Materials provided START

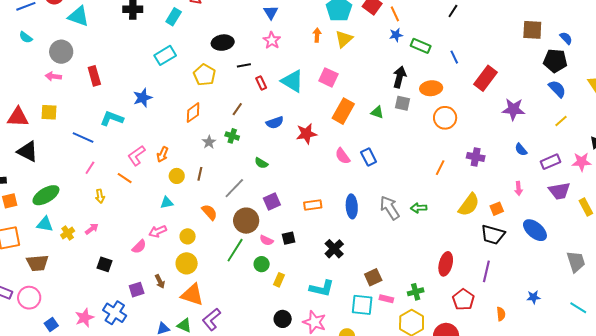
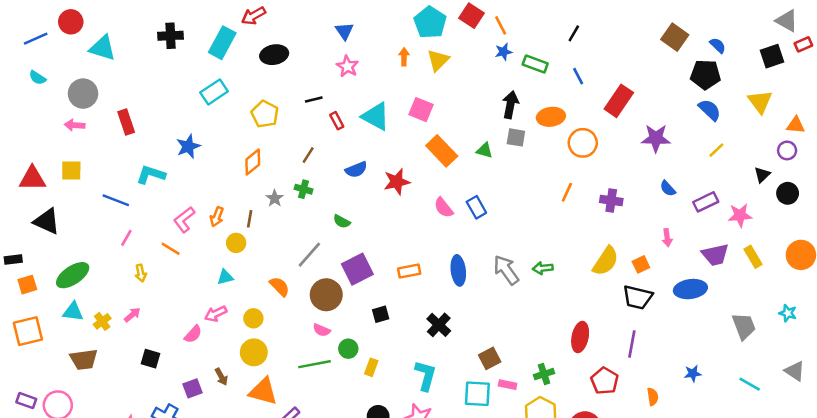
black line: (453, 11) -> (574, 33), moved
cyan rectangle: (174, 17) -> (222, 43), size x1.4
brown square: (532, 30) -> (675, 37), turned 35
black ellipse: (223, 43) -> (274, 55), moved
orange rectangle: (343, 111) -> (442, 151), turned -70
orange circle: (445, 118) -> (583, 143), moved
pink star: (582, 162) -> (740, 215), moved
orange line: (440, 168) -> (567, 192), moved
brown line: (200, 174) -> (250, 219), moved
purple trapezoid: (559, 191) -> (715, 255), moved
purple square: (272, 201) -> (357, 269), size x1.4
blue ellipse: (535, 230) -> (690, 289), turned -45
pink semicircle: (266, 240) -> (322, 330), moved
green line: (235, 250) -> (314, 364), moved, turned 50
brown trapezoid: (37, 263) -> (84, 359), moved
cyan L-shape: (322, 288) -> (426, 375), turned -85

Materials provided END

* [Activity]: Where in the entries does the word "trapezoid" occur? Copy out each line that has it.

* [Solution to this exercise]:
purple trapezoid: (559, 191) -> (715, 255), moved
brown trapezoid: (37, 263) -> (84, 359), moved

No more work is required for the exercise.